*** Input data Section Begins ***
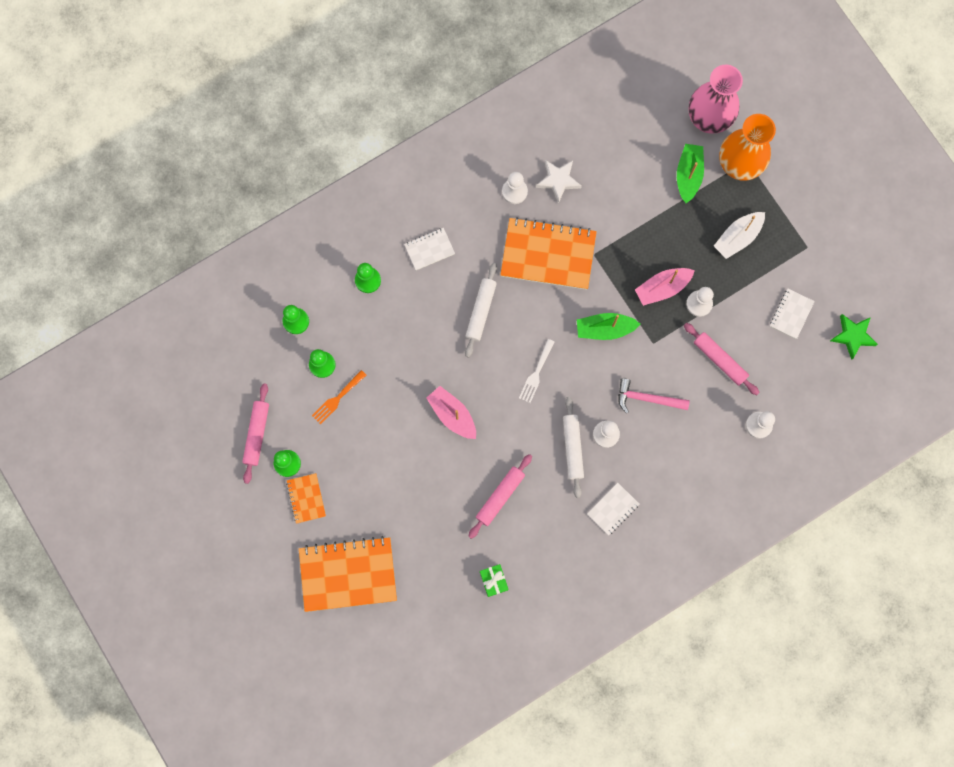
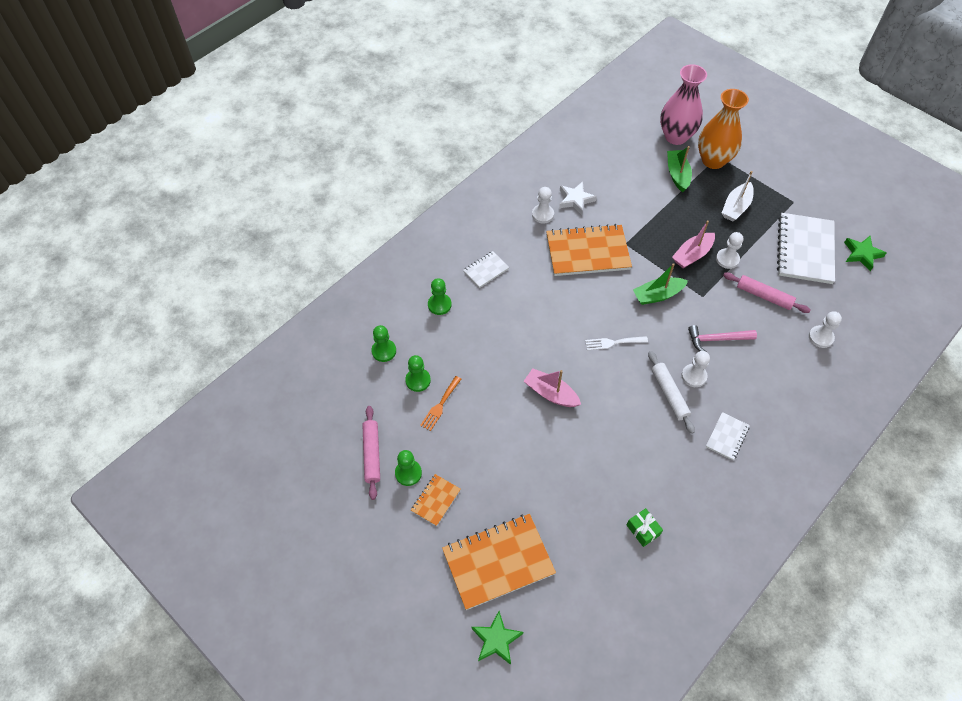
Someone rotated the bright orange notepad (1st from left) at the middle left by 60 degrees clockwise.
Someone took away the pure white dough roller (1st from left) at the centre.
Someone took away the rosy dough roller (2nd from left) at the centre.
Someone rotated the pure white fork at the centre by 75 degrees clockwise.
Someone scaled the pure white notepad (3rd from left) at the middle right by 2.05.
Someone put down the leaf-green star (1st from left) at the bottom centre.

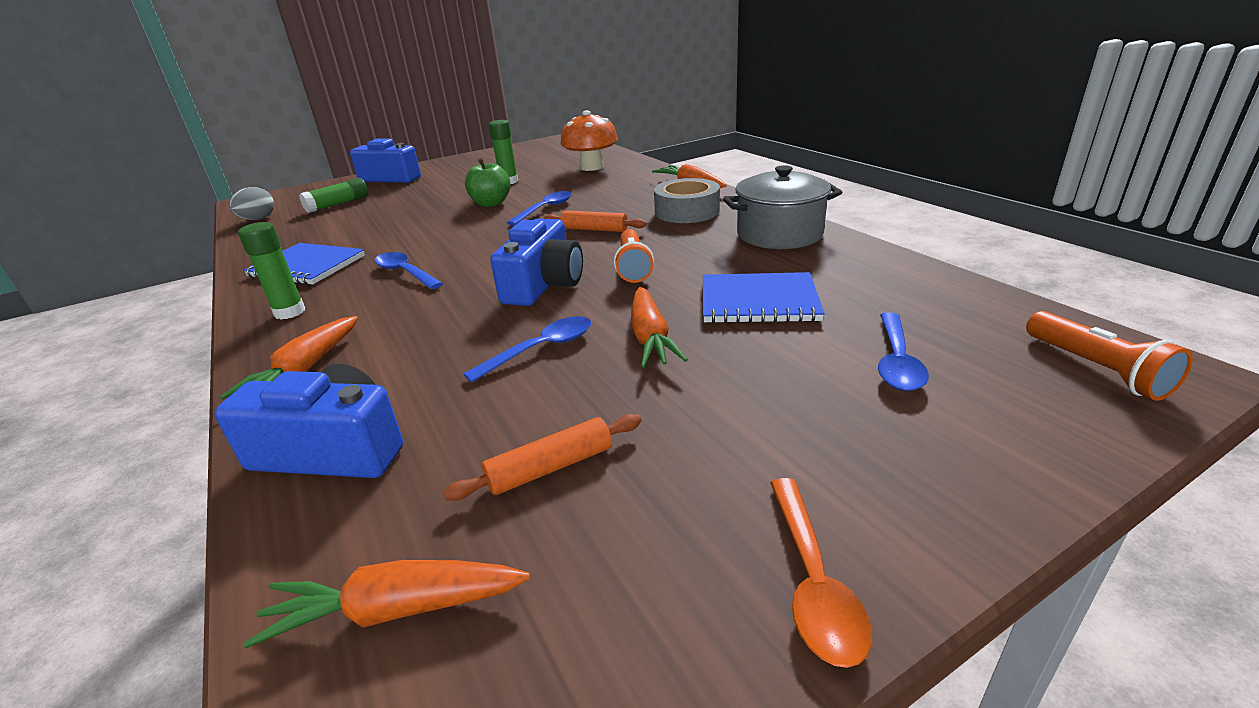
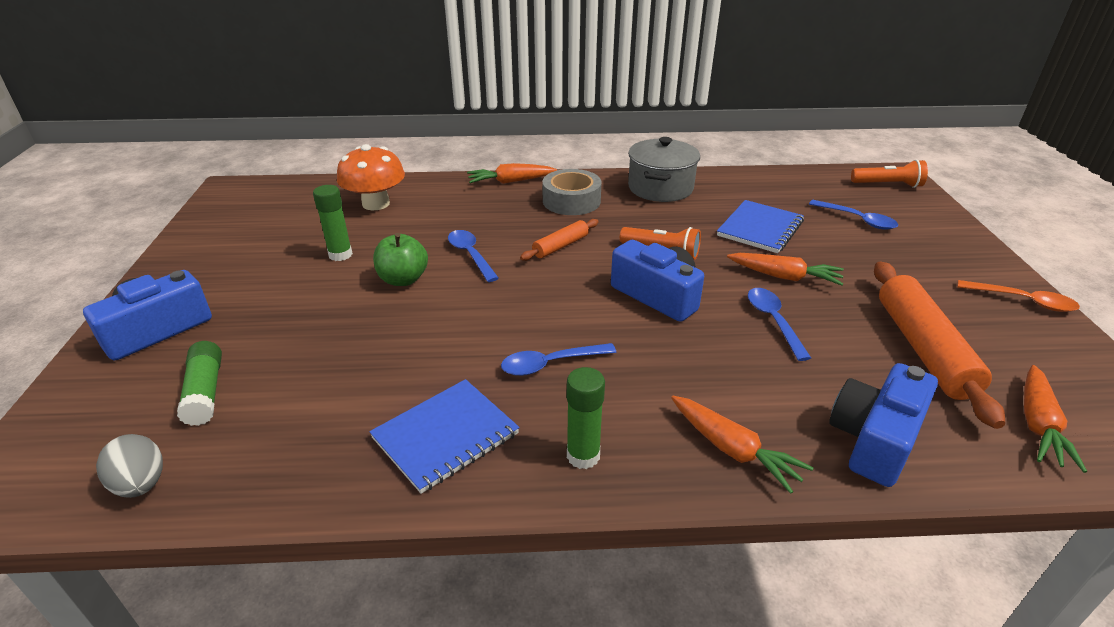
Someone scaled the bright orange dough roller (1st from left in the first image) at the centre by 1.90.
*** Input data Section Ends ***
Everything in the entries except the images must be copied exactly.

Someone rotated the bright orange notepad (1st from left) at the middle left by 60 degrees clockwise.
Someone took away the pure white dough roller (1st from left) at the centre.
Someone took away the rosy dough roller (2nd from left) at the centre.
Someone rotated the pure white fork at the centre by 75 degrees clockwise.
Someone scaled the pure white notepad (3rd from left) at the middle right by 2.05.
Someone put down the leaf-green star (1st from left) at the bottom centre.

Someone scaled the bright orange dough roller (1st from left in the first image) at the centre by 1.90.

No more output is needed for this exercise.